(Data provided Opens)
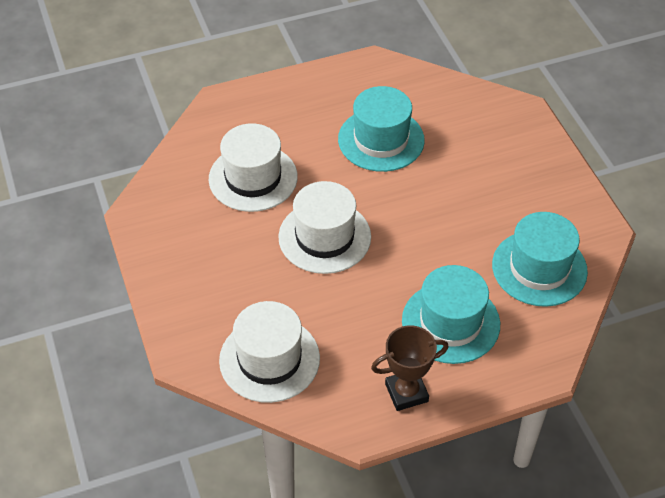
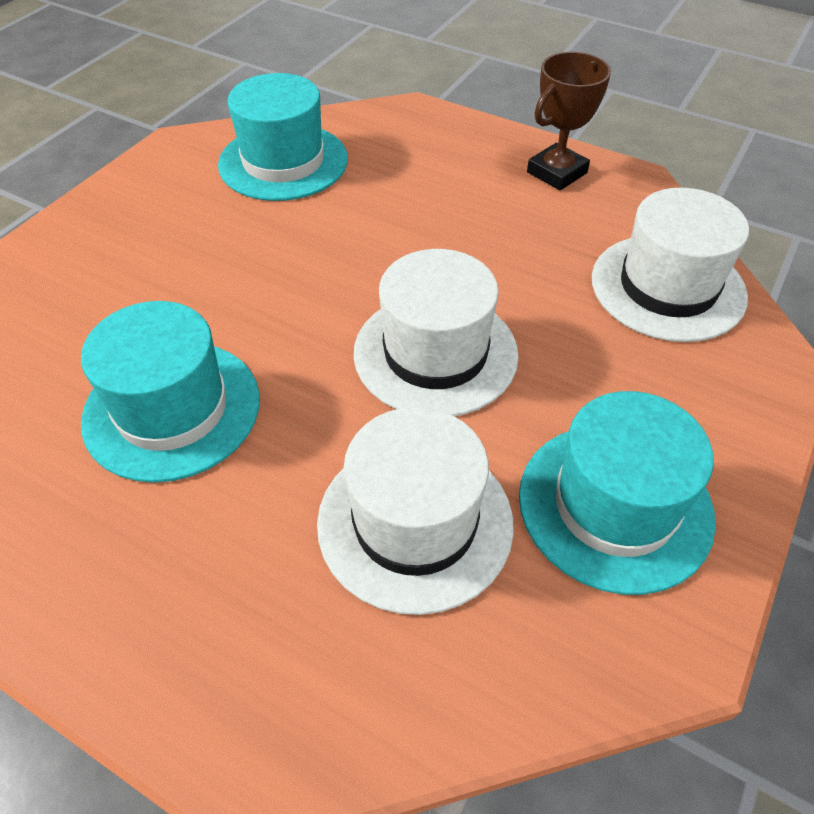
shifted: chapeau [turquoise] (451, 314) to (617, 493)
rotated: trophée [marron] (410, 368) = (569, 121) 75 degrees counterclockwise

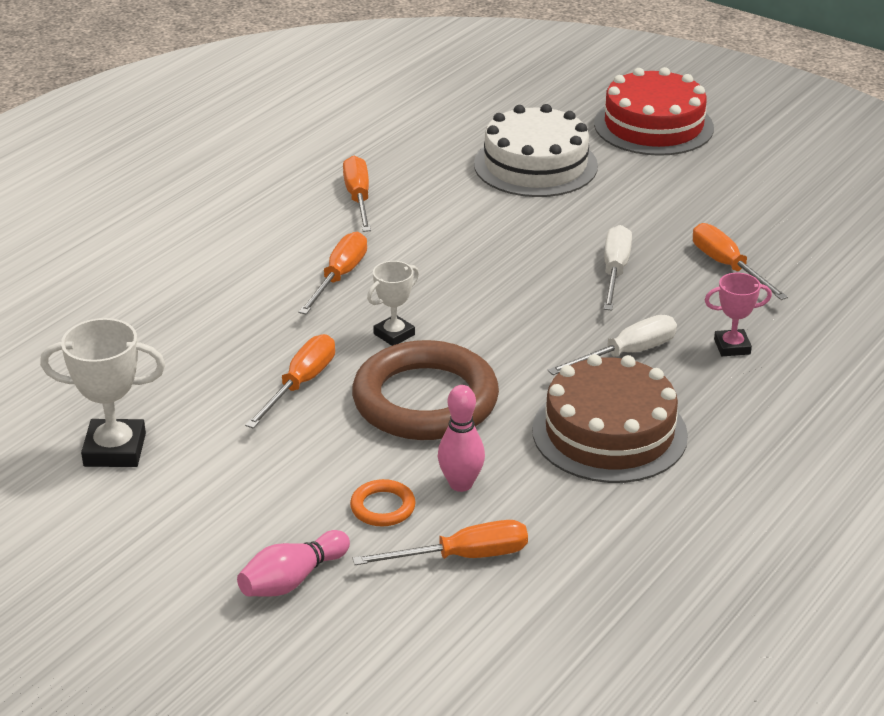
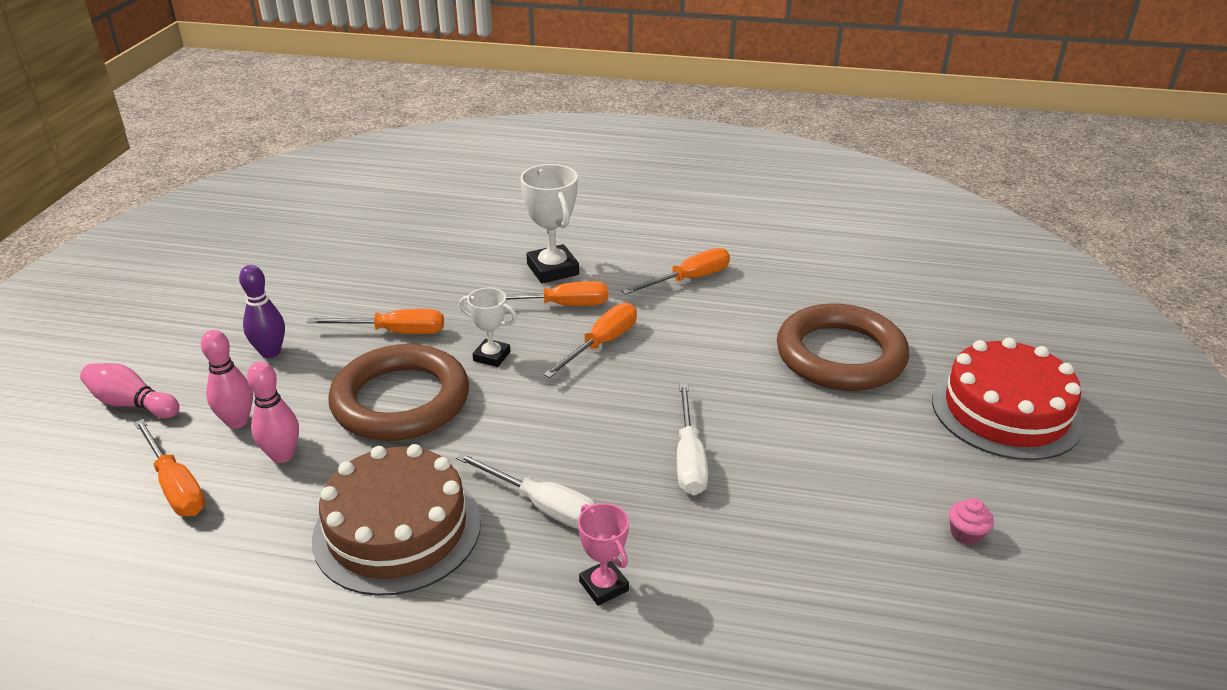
new: quille [violet] (262, 311); muffin [rose] (971, 521)
shifted: tournevis [orange] (740, 261) to (590, 340); trophée [blanc] (102, 392) to (549, 223)
swapped: gâteau [blanc] (536, 150) to anneau [marron] (843, 347); anneau [orange] (383, 503) to quille [rose] (227, 379)
rotated: tournevis [blanc] (618, 267) = (692, 439) 105 degrees clockwise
(Data provided Closes)
Assignment - Go back to the line that contains "rotated: trophée [marron]" and copy it, along with each line after it through the end of the listing above, exactly and without pictures.

Response to this exercise -
rotated: trophée [marron] (410, 368) = (569, 121) 75 degrees counterclockwise

new: quille [violet] (262, 311); muffin [rose] (971, 521)
shifted: tournevis [orange] (740, 261) to (590, 340); trophée [blanc] (102, 392) to (549, 223)
swapped: gâteau [blanc] (536, 150) to anneau [marron] (843, 347); anneau [orange] (383, 503) to quille [rose] (227, 379)
rotated: tournevis [blanc] (618, 267) = (692, 439) 105 degrees clockwise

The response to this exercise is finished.